[Version difference data]
= Beginning of Section =

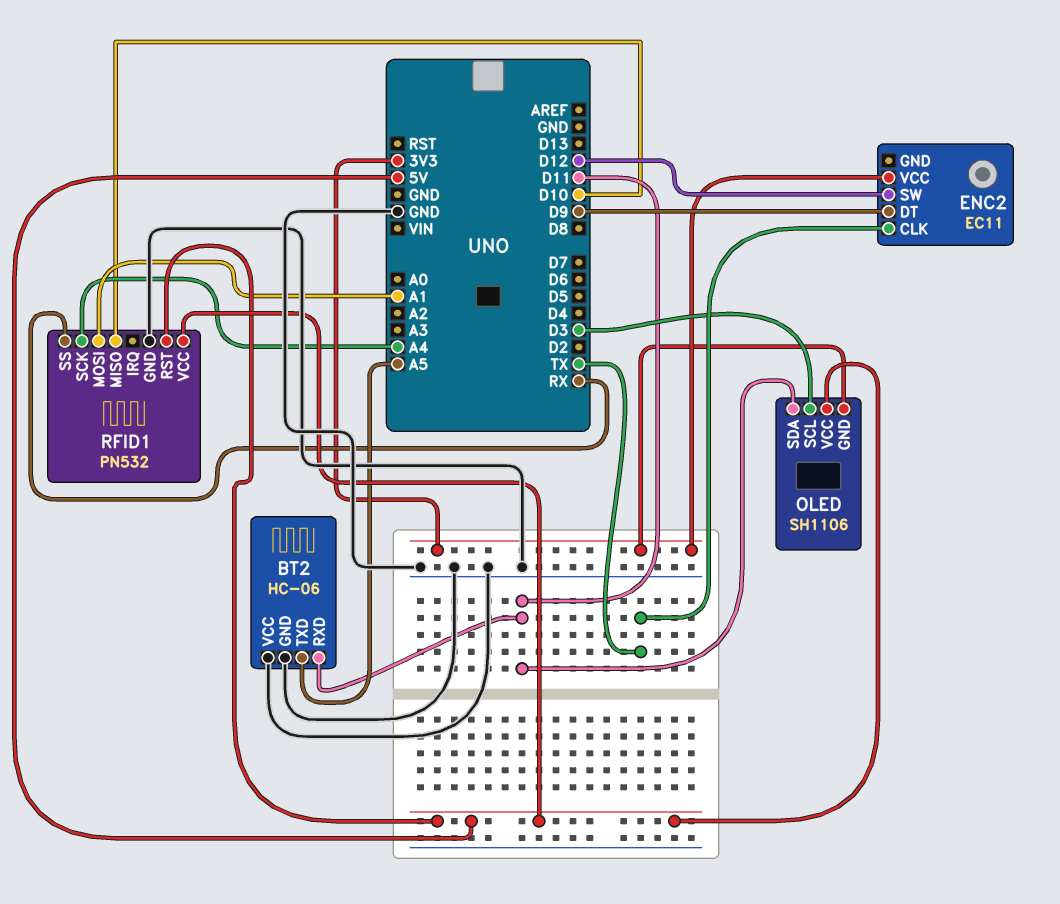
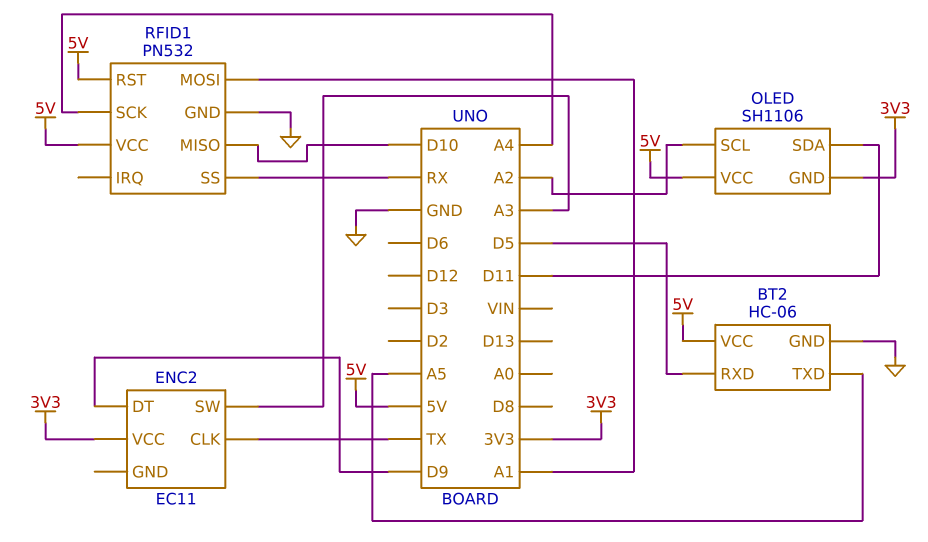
BT2 pin RXD: D11 -> D5
BT2 pin VCC: GND -> 5V
ENC2 pin SW: D12 -> A3
OLED pin SCL: D3 -> A2

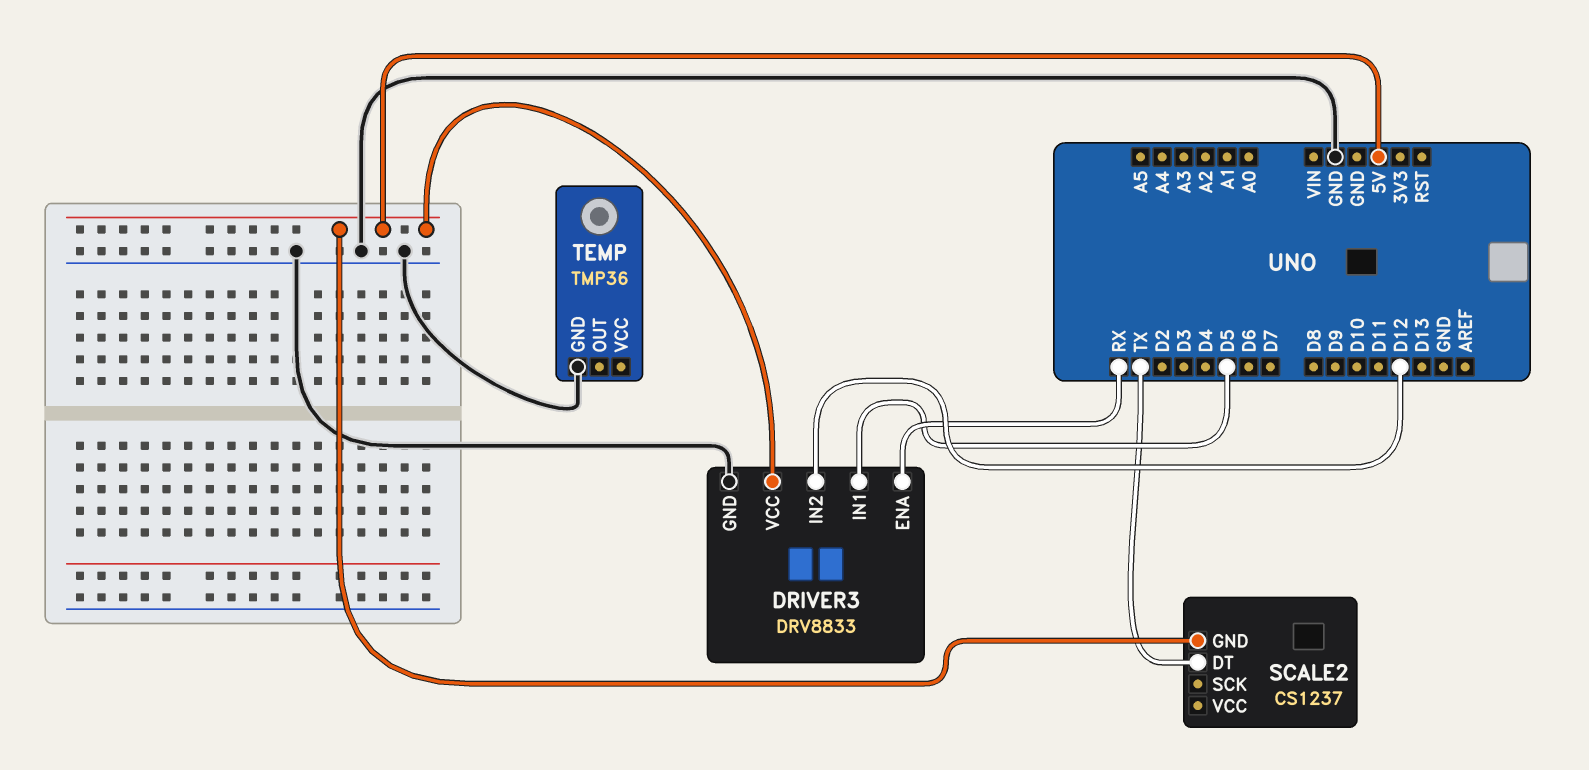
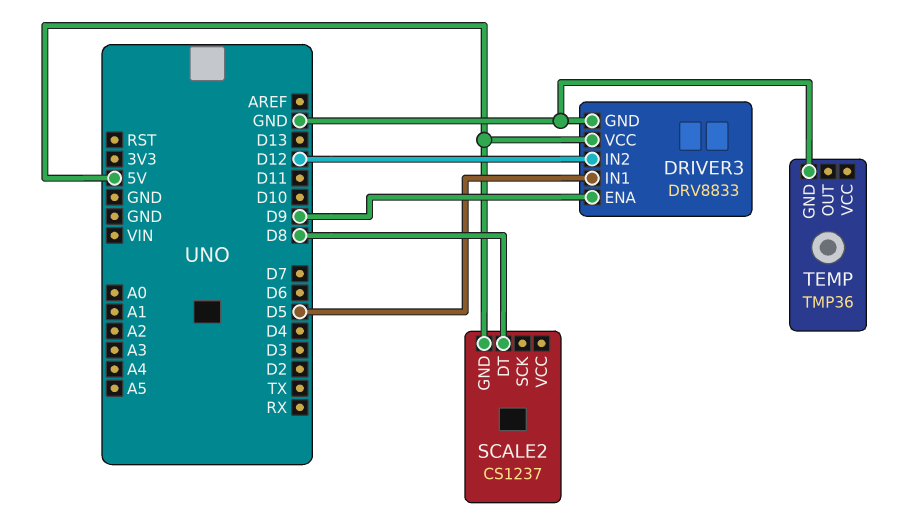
DRIVER3 pin ENA: RX -> D9
SCALE2 pin DT: TX -> D8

= End of Section =

#### The problem:
Could the entries above be written out word for word, pictures excluded?

#### Exercise answer:
BT2 pin RXD: D11 -> D5
BT2 pin VCC: GND -> 5V
ENC2 pin SW: D12 -> A3
OLED pin SCL: D3 -> A2

DRIVER3 pin ENA: RX -> D9
SCALE2 pin DT: TX -> D8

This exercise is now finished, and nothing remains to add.